Write out the whole listing below exactly, skipping each picture.

▶ [Records]:
------------------------------

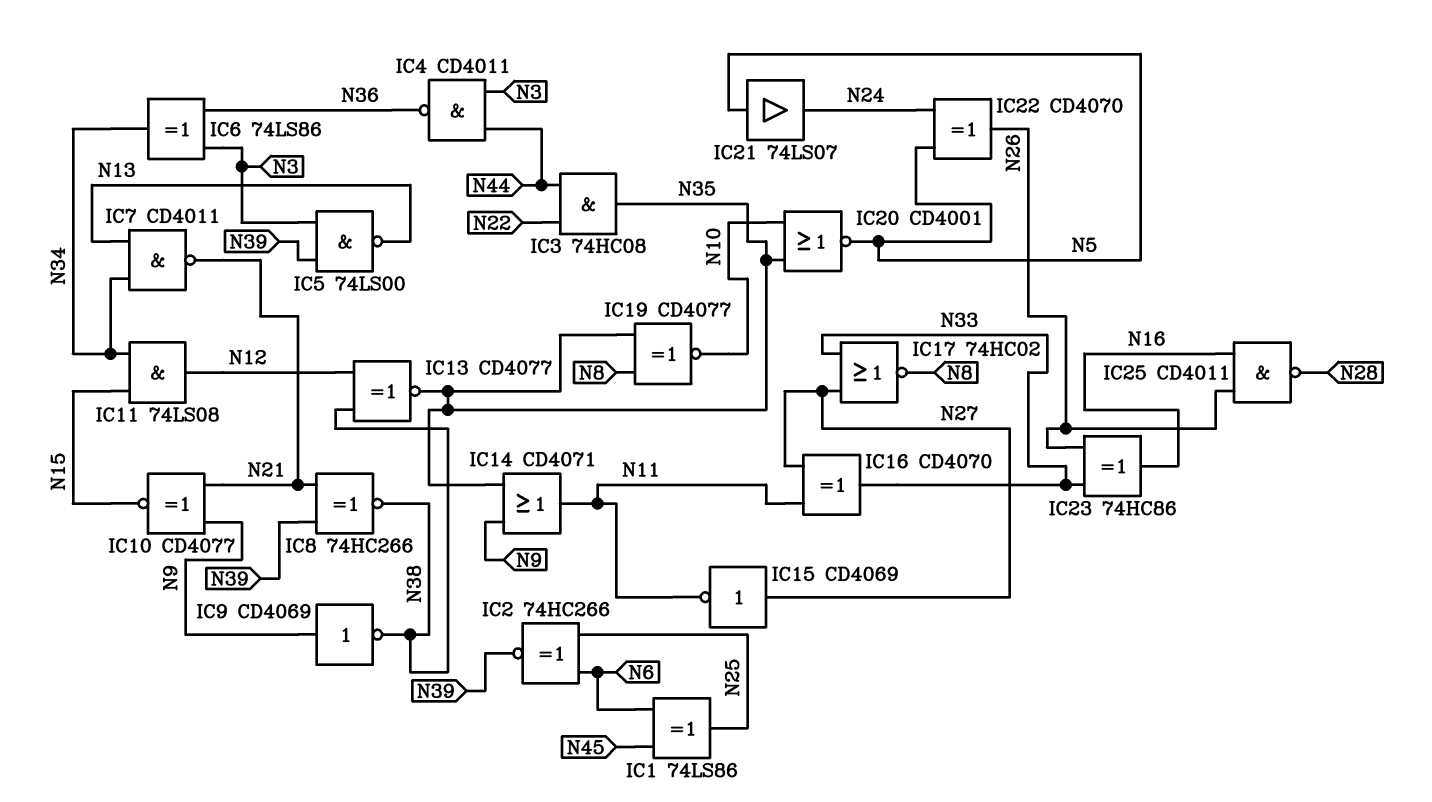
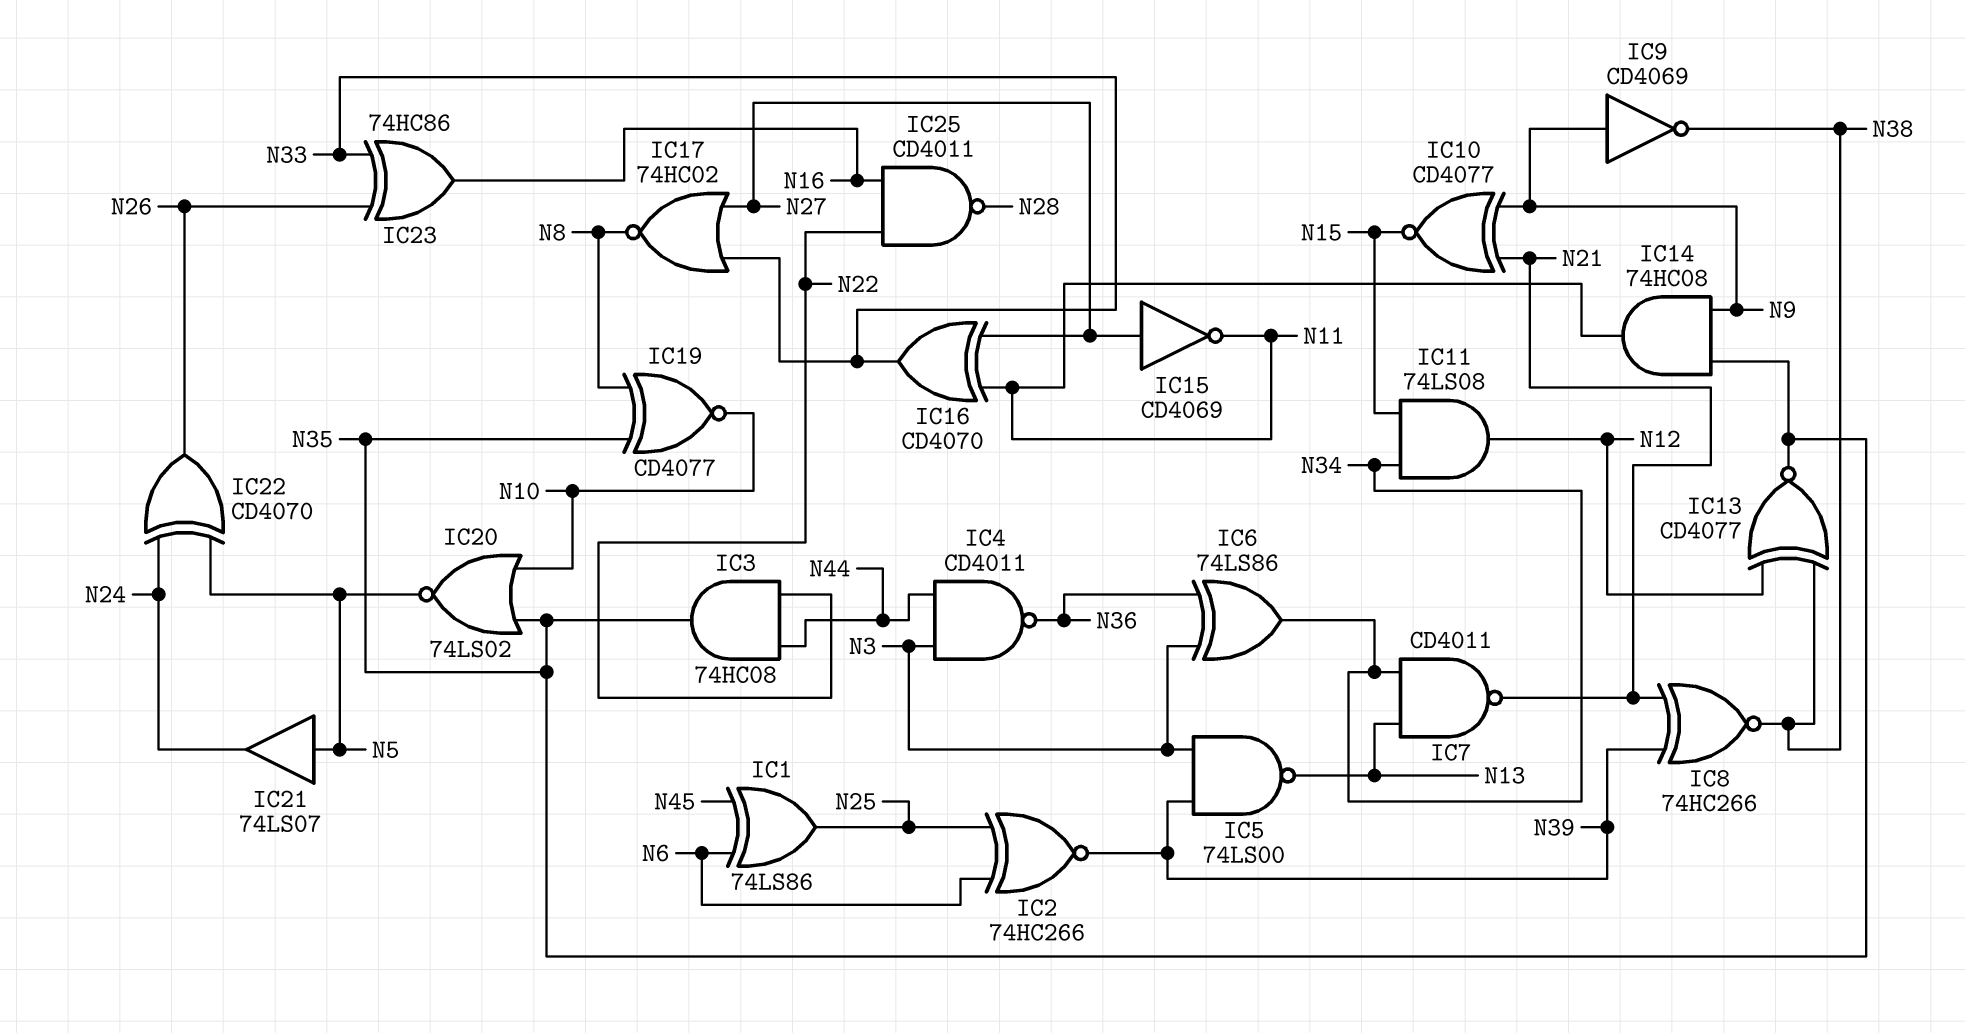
IC14: OR CD4071 (in N9, in N35, out N11) -> AND 74HC08 (in N9, in N35, out N11)
IC20: NOR CD4001 (in N10, in N35, out N5) -> NOR 74LS02 (in N10, in N35, out N5)
IC25: NAND CD4011 (in N16, in N26, out N28) -> NAND CD4011 (in N16, in N22, out N28)

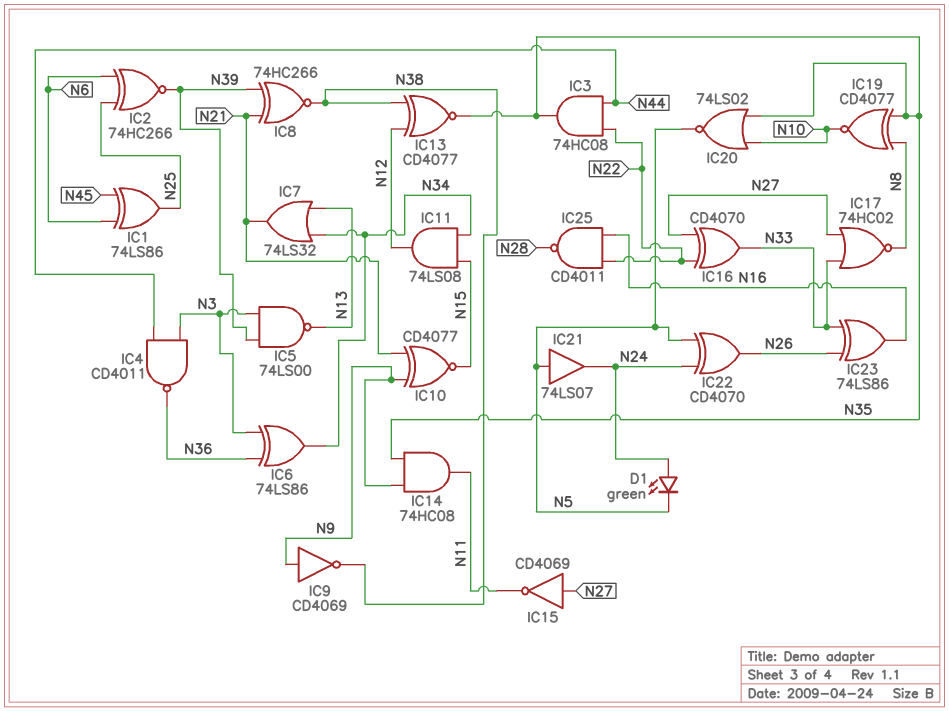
D1: none -> LED green (A N24, K N5)
IC7: NAND CD4011 (in N13, in N34, out N21) -> OR 74LS32 (in N13, in N34, out N21)
IC16: XOR CD4070 (in N11, in N27, out N33) -> XOR CD4070 (in N22, in N27, out N33)
IC23: XOR 74HC86 (in N26, in N33, out N16) -> XOR 74LS86 (in N26, in N33, out N16)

------------------------------

▶ [Answer to the exercise]:
IC14: OR CD4071 (in N9, in N35, out N11) -> AND 74HC08 (in N9, in N35, out N11)
IC20: NOR CD4001 (in N10, in N35, out N5) -> NOR 74LS02 (in N10, in N35, out N5)
IC25: NAND CD4011 (in N16, in N26, out N28) -> NAND CD4011 (in N16, in N22, out N28)

D1: none -> LED green (A N24, K N5)
IC7: NAND CD4011 (in N13, in N34, out N21) -> OR 74LS32 (in N13, in N34, out N21)
IC16: XOR CD4070 (in N11, in N27, out N33) -> XOR CD4070 (in N22, in N27, out N33)
IC23: XOR 74HC86 (in N26, in N33, out N16) -> XOR 74LS86 (in N26, in N33, out N16)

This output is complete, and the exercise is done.